(Records from a data collection)
%%
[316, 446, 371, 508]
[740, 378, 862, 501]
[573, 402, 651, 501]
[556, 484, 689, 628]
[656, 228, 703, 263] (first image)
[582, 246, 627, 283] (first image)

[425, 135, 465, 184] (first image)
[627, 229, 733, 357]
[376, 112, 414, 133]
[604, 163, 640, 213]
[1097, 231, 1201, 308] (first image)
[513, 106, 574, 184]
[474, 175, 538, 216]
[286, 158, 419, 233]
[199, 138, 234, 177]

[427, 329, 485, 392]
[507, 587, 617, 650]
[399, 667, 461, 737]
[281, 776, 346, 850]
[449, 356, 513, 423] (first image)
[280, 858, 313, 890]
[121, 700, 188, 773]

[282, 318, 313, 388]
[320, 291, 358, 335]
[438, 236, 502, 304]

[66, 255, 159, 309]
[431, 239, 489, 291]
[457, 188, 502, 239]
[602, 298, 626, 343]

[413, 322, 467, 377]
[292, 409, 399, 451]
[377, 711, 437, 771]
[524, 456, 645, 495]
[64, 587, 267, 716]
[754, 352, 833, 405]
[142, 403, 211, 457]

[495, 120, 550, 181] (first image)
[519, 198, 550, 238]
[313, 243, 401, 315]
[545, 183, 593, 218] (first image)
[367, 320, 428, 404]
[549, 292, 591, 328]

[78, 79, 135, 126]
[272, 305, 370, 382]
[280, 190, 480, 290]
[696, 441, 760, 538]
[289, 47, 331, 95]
%%
What you are asked to do
The lines above need to be restated word for word, all of them.

Written reply
[316, 446, 371, 508]
[740, 378, 862, 501]
[573, 402, 651, 501]
[556, 484, 689, 628]
[656, 228, 703, 263] (first image)
[582, 246, 627, 283] (first image)

[425, 135, 465, 184] (first image)
[627, 229, 733, 357]
[376, 112, 414, 133]
[604, 163, 640, 213]
[1097, 231, 1201, 308] (first image)
[513, 106, 574, 184]
[474, 175, 538, 216]
[286, 158, 419, 233]
[199, 138, 234, 177]

[427, 329, 485, 392]
[507, 587, 617, 650]
[399, 667, 461, 737]
[281, 776, 346, 850]
[449, 356, 513, 423] (first image)
[280, 858, 313, 890]
[121, 700, 188, 773]

[282, 318, 313, 388]
[320, 291, 358, 335]
[438, 236, 502, 304]

[66, 255, 159, 309]
[431, 239, 489, 291]
[457, 188, 502, 239]
[602, 298, 626, 343]

[413, 322, 467, 377]
[292, 409, 399, 451]
[377, 711, 437, 771]
[524, 456, 645, 495]
[64, 587, 267, 716]
[754, 352, 833, 405]
[142, 403, 211, 457]

[495, 120, 550, 181] (first image)
[519, 198, 550, 238]
[313, 243, 401, 315]
[545, 183, 593, 218] (first image)
[367, 320, 428, 404]
[549, 292, 591, 328]

[78, 79, 135, 126]
[272, 305, 370, 382]
[280, 190, 480, 290]
[696, 441, 760, 538]
[289, 47, 331, 95]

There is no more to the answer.